(Records from a data source)
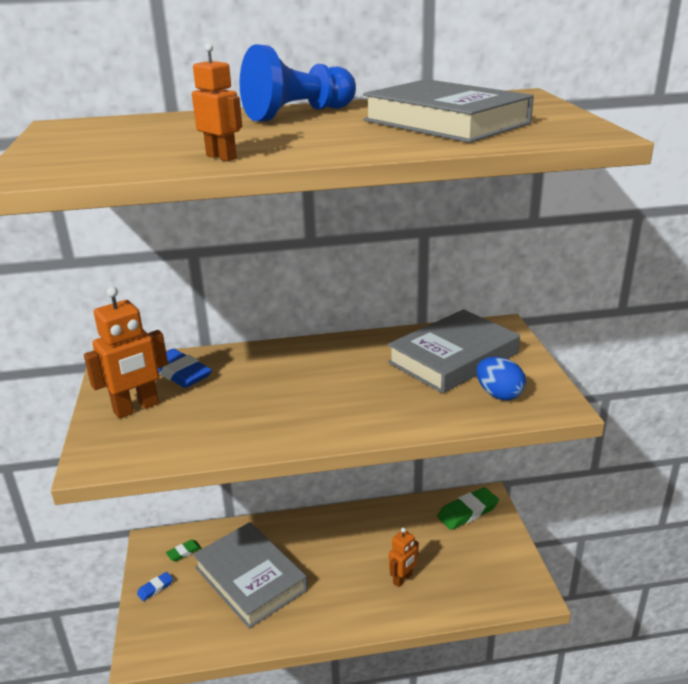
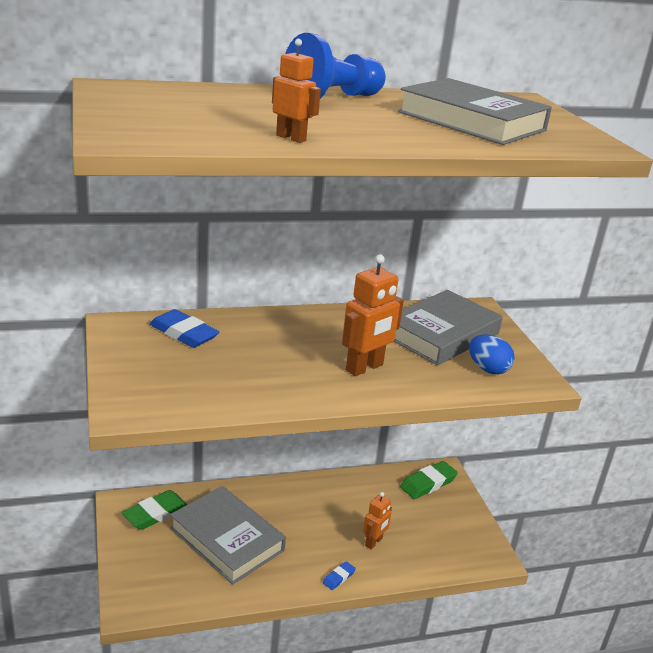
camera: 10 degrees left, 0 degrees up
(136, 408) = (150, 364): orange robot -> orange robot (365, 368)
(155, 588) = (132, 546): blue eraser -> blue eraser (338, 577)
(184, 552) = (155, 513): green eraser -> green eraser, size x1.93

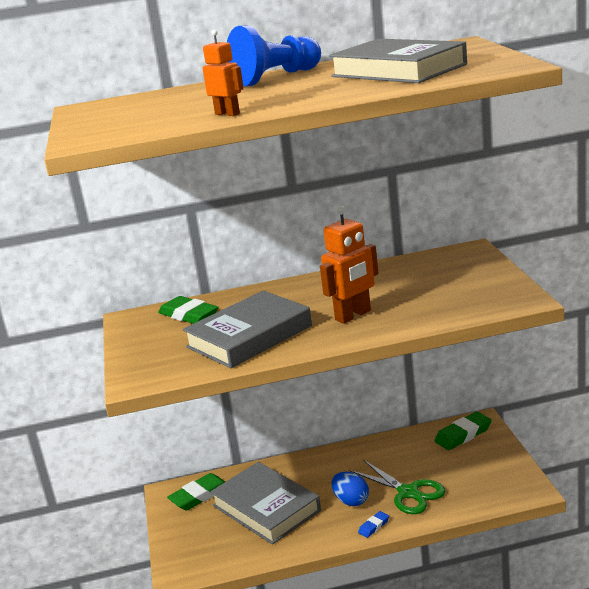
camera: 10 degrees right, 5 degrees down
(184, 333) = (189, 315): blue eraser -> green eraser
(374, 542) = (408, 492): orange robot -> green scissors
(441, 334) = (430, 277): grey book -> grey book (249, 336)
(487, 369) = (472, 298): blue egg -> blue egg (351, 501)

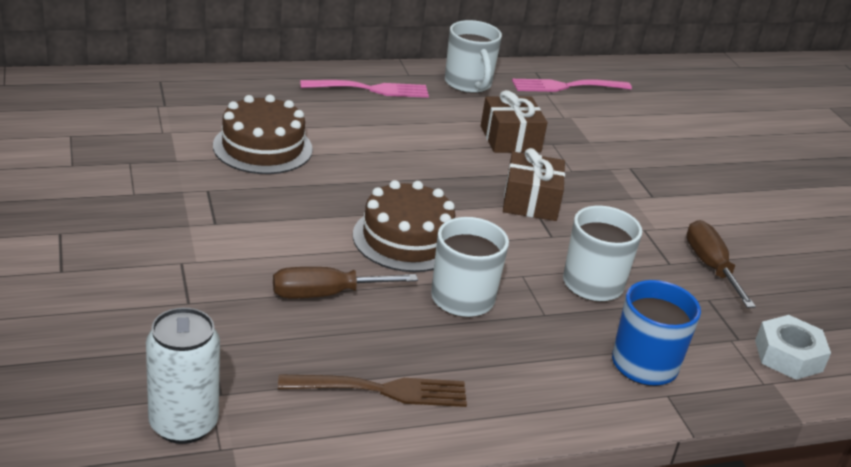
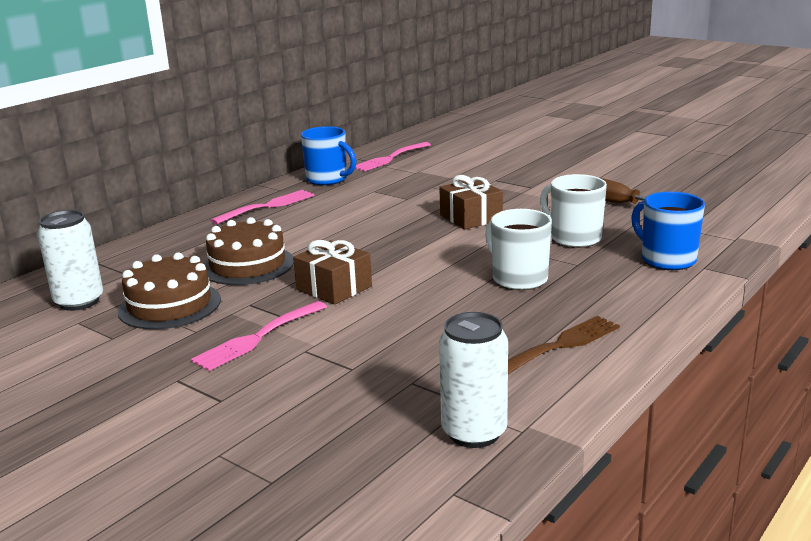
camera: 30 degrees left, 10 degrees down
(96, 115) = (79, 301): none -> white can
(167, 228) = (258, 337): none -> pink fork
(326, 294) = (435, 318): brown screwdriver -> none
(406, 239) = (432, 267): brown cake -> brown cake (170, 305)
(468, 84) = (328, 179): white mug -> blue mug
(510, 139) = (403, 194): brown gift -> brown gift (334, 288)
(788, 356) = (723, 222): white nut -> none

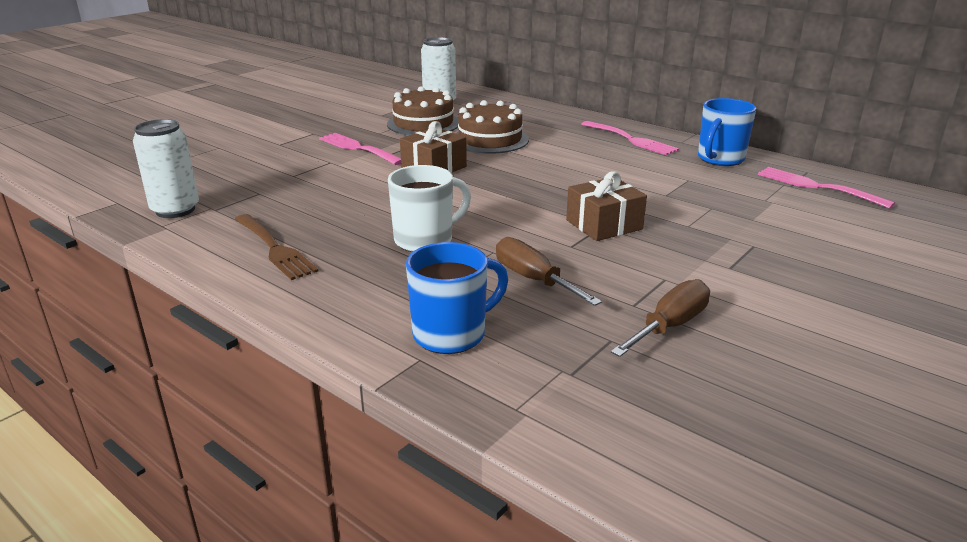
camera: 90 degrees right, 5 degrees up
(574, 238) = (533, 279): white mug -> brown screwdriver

§ **What the exercise asks**:
In the records above, find the line that contains "(510, 139) = (403, 194): brown" and repeat exactly that line and all lines after it to the end. Do not include pictures.

§ **Reply**:
(510, 139) = (403, 194): brown gift -> brown gift (334, 288)
(788, 356) = (723, 222): white nut -> none

camera: 90 degrees right, 5 degrees up
(574, 238) = (533, 279): white mug -> brown screwdriver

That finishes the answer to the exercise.